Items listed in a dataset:
Start of Block

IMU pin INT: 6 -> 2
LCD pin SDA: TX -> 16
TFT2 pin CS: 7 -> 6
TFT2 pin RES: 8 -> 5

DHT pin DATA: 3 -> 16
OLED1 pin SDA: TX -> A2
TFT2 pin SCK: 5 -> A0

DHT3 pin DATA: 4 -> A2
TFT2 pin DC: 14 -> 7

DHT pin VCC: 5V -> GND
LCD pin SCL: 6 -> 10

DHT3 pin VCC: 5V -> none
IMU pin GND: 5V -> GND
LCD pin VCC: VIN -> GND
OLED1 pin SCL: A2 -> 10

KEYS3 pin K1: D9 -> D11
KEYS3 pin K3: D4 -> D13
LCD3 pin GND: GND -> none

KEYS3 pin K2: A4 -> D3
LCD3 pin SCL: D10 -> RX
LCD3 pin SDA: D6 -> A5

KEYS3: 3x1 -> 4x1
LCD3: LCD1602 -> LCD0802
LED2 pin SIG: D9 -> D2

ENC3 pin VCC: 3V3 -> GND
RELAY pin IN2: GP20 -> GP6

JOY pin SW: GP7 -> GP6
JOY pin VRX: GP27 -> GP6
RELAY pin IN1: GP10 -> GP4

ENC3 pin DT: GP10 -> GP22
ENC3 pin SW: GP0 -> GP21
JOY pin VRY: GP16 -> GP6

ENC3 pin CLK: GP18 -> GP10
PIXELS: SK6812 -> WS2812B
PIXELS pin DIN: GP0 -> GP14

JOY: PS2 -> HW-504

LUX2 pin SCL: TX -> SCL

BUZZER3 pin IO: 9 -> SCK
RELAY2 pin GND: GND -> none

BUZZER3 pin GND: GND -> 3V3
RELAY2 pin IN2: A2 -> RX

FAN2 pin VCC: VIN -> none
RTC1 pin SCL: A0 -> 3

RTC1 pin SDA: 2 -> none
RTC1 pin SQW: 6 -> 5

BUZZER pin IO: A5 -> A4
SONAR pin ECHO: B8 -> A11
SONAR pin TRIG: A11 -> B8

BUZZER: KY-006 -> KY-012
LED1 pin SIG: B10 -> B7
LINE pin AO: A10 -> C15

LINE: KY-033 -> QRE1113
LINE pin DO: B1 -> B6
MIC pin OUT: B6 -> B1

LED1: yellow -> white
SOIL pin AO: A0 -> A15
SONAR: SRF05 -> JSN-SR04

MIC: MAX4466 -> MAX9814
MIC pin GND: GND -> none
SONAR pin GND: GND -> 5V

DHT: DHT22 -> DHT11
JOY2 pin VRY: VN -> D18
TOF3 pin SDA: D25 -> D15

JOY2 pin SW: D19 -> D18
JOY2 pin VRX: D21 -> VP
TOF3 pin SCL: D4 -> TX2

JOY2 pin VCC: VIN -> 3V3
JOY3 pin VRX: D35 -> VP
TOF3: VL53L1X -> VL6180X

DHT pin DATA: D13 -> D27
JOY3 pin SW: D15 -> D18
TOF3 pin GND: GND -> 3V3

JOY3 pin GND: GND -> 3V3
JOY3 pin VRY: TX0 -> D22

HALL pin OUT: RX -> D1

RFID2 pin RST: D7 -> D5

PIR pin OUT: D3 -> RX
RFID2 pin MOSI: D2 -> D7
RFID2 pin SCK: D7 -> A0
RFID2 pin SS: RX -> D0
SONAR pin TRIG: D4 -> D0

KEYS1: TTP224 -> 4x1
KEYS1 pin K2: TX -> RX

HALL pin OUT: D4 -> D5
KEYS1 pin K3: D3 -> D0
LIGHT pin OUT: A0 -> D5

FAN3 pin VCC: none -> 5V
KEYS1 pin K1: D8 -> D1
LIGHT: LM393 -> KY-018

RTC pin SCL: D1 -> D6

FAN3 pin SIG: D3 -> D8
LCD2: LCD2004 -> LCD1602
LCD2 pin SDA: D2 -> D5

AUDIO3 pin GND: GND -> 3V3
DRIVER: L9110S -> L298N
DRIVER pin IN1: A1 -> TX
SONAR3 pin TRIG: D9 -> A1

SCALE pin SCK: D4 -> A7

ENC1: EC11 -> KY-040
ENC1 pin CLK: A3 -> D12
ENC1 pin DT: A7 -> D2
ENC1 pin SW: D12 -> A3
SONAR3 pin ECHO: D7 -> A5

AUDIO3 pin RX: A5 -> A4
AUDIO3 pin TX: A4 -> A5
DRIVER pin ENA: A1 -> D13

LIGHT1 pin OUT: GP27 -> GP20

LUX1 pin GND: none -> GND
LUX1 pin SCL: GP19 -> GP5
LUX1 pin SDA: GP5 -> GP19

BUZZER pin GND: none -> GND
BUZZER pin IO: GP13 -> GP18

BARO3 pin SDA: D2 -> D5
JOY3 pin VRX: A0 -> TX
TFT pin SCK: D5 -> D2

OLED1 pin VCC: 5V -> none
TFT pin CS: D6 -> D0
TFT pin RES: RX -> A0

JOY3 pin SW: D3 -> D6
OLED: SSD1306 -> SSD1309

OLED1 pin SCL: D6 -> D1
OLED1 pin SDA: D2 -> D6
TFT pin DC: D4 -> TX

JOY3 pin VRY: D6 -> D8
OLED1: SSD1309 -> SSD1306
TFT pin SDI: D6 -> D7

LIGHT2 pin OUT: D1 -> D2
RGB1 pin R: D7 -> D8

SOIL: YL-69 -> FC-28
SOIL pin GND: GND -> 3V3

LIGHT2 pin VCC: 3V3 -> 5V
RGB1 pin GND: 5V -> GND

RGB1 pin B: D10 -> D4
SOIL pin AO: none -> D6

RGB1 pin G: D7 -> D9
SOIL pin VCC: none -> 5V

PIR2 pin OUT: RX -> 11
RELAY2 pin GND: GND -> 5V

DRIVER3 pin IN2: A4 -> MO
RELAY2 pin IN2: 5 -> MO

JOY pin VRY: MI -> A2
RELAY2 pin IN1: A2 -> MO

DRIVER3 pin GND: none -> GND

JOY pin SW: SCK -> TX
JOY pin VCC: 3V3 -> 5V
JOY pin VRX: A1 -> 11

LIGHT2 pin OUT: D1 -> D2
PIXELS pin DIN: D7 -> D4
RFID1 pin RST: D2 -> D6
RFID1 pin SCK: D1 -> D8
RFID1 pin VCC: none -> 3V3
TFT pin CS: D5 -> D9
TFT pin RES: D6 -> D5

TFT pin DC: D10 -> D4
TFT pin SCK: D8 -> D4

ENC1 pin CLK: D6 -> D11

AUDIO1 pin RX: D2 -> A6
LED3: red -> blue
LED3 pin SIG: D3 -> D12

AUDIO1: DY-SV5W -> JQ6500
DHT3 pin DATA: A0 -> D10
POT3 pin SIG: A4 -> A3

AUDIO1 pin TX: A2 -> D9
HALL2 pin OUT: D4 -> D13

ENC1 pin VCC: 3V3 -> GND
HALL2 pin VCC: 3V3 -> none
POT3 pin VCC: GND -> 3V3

End of Block

** ACTION ITEM **
Nothing but a number should be given: the count of lines above that include the string "SOIL".

** EXERCISE SOLUTION **
5